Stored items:
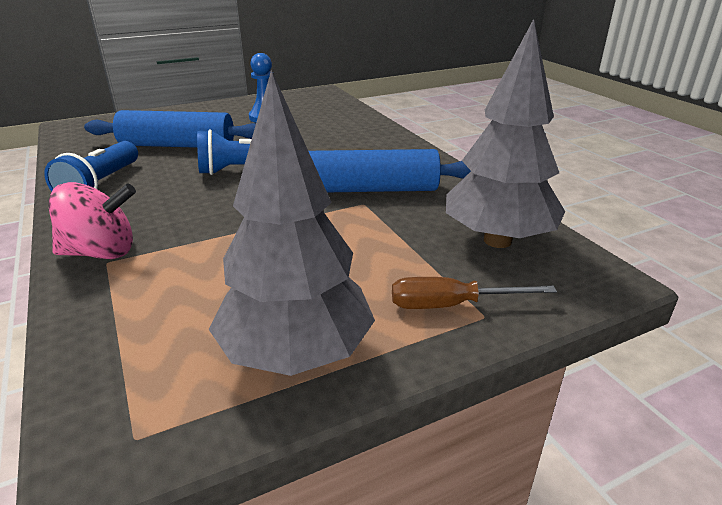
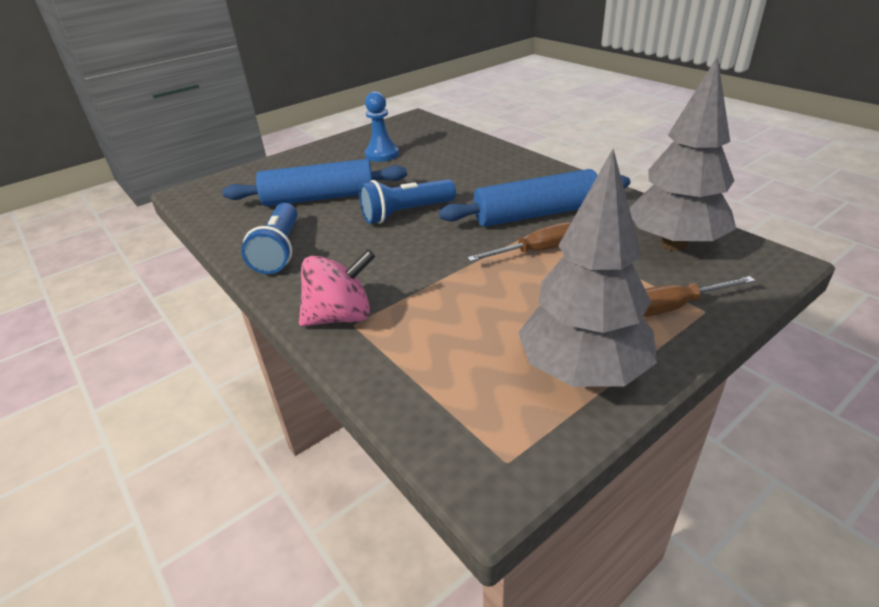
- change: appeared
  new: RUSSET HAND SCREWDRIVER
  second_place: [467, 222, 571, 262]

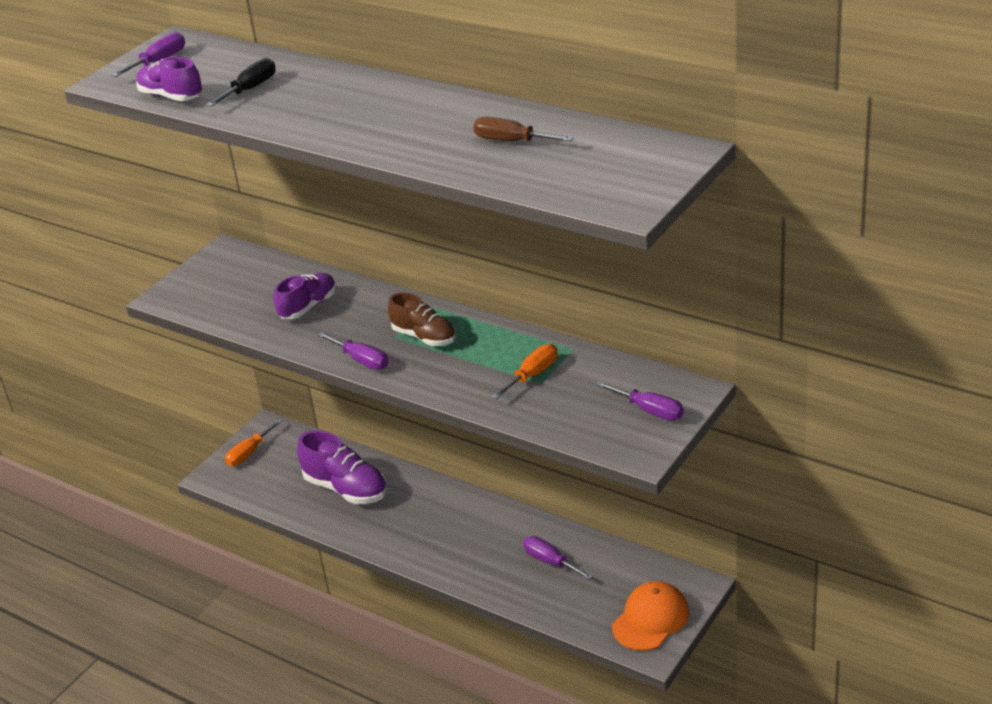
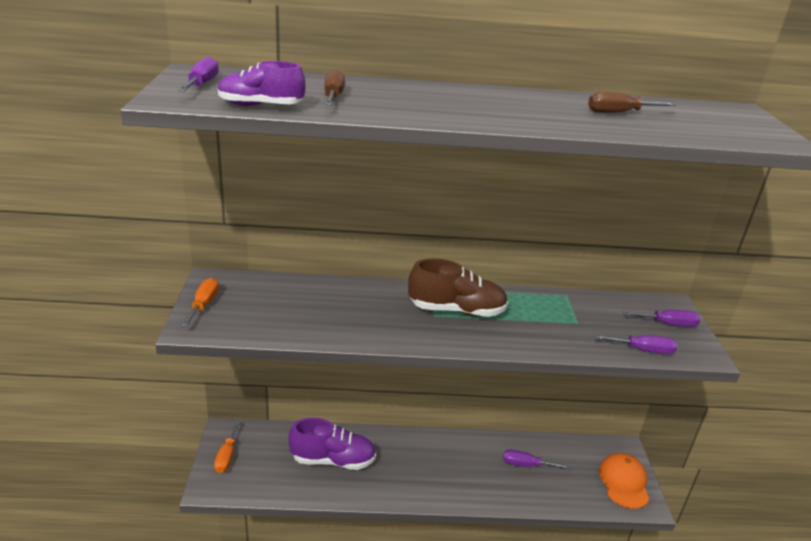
- change: colour
  old: BLACK HAND SCREWDRIVER
  new: RUSSET HAND SCREWDRIVER
  first_place: [206, 58, 276, 107]
  second_place: [325, 69, 345, 105]
- change: missing
  old: ROYAL PURPLE LACE-UP SHOE
  first_place: [274, 273, 336, 319]
- change: relocated
  old: ROYAL PURPLE HAND SCREWDRIVER
  first_place: [318, 332, 389, 370]
  second_place: [594, 335, 677, 354]
- change: size
  old: RUSSET LACE-UP SHOE
  first_place: [388, 292, 456, 346]
  second_place: [408, 258, 508, 317]
  factor: 1.51
- change: relocated
  old: ORANGE HAND SCREWDRIVER
  first_place: [491, 344, 557, 399]
  second_place: [181, 278, 219, 327]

Instructions for the task
Exact reproduction of the entries above is what's needed; images stay out.

Output for this task
- change: appeared
  new: RUSSET HAND SCREWDRIVER
  second_place: [467, 222, 571, 262]

- change: colour
  old: BLACK HAND SCREWDRIVER
  new: RUSSET HAND SCREWDRIVER
  first_place: [206, 58, 276, 107]
  second_place: [325, 69, 345, 105]
- change: missing
  old: ROYAL PURPLE LACE-UP SHOE
  first_place: [274, 273, 336, 319]
- change: relocated
  old: ROYAL PURPLE HAND SCREWDRIVER
  first_place: [318, 332, 389, 370]
  second_place: [594, 335, 677, 354]
- change: size
  old: RUSSET LACE-UP SHOE
  first_place: [388, 292, 456, 346]
  second_place: [408, 258, 508, 317]
  factor: 1.51
- change: relocated
  old: ORANGE HAND SCREWDRIVER
  first_place: [491, 344, 557, 399]
  second_place: [181, 278, 219, 327]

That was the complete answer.